— TASK STATEMENT —
Where the records below reach the line containing "op=replaced; was=car in", start transcribing, and end with the line containing "op=turned; was=truck in", exactly and with nothing else added.

[Excerpts from a dataset]
__________________________________________________
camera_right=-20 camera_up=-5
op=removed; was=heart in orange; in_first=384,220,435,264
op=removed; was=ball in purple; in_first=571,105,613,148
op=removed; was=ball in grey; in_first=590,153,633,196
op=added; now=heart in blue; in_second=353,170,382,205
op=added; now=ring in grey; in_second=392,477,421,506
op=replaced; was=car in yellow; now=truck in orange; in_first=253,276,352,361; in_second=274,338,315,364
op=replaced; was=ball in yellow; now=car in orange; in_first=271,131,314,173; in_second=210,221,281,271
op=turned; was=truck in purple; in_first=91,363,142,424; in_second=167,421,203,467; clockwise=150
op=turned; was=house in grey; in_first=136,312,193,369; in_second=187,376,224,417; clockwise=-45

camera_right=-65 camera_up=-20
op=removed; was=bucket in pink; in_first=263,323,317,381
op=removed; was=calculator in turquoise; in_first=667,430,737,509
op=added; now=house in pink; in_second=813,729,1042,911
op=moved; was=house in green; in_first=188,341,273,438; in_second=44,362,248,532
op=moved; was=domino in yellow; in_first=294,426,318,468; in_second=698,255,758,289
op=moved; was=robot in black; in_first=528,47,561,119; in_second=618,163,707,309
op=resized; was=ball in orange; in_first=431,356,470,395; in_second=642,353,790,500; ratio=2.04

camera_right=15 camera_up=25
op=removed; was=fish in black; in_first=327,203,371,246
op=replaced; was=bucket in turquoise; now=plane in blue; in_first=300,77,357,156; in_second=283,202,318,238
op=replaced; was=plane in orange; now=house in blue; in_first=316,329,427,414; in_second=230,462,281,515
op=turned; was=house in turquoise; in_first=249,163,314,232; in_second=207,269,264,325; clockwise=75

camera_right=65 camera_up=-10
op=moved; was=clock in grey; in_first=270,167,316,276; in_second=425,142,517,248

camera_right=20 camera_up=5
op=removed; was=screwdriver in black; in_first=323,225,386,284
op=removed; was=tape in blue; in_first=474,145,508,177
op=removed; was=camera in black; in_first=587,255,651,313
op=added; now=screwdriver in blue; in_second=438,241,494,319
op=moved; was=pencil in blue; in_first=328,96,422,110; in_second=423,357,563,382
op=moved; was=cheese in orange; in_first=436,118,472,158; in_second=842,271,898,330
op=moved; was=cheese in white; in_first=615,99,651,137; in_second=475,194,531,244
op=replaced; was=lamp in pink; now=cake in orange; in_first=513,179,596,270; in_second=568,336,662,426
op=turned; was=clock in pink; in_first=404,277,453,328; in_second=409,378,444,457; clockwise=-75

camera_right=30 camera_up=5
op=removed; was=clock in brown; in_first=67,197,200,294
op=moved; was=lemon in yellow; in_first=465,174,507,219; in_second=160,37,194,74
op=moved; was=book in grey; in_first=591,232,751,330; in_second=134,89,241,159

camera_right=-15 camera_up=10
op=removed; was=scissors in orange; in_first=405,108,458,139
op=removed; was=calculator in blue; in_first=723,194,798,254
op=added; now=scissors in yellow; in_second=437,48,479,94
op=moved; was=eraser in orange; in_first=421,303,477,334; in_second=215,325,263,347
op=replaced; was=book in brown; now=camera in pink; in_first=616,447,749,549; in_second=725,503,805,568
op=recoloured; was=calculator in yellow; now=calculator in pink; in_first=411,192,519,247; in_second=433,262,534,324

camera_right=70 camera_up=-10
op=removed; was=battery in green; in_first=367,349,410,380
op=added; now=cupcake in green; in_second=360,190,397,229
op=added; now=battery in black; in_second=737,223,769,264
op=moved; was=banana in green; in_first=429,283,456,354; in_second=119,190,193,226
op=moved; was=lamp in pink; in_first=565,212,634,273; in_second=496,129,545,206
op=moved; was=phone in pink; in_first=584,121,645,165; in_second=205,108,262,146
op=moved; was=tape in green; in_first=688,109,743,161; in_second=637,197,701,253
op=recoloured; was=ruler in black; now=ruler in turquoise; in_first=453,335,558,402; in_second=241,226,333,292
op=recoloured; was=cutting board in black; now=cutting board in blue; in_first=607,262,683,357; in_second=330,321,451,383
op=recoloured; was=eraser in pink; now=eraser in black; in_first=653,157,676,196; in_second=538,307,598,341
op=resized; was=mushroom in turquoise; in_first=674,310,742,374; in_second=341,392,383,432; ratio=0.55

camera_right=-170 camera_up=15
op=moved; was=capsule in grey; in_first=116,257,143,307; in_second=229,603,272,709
__________________________________________________
— SOLVED EXERCISE —
op=replaced; was=car in yellow; now=truck in orange; in_first=253,276,352,361; in_second=274,338,315,364
op=replaced; was=ball in yellow; now=car in orange; in_first=271,131,314,173; in_second=210,221,281,271
op=turned; was=truck in purple; in_first=91,363,142,424; in_second=167,421,203,467; clockwise=150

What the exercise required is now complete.